## THE PROBLEM
From the first line to the last, write out the records exactly, leaving the pictures behind.

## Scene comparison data
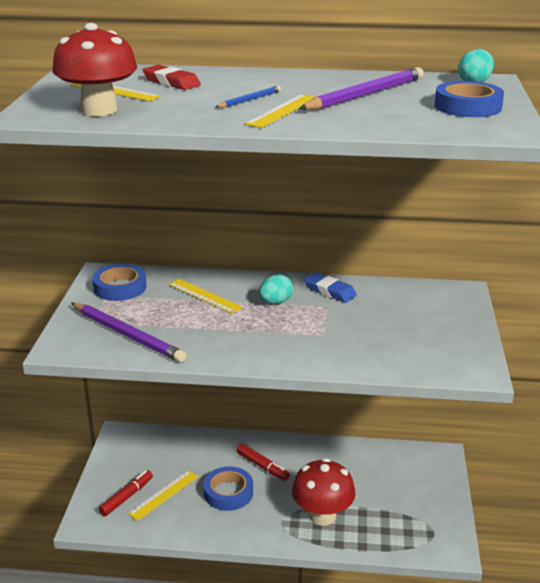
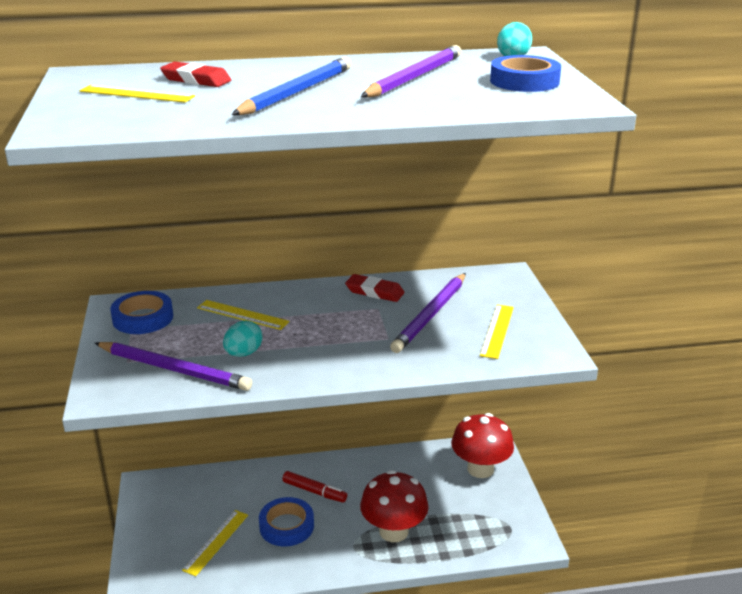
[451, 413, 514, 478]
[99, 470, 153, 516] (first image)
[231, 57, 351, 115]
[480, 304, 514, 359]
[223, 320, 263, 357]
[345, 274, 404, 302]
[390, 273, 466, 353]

## OUTPUT OF THE EXERCISE
[451, 413, 514, 478]
[99, 470, 153, 516] (first image)
[231, 57, 351, 115]
[480, 304, 514, 359]
[223, 320, 263, 357]
[345, 274, 404, 302]
[390, 273, 466, 353]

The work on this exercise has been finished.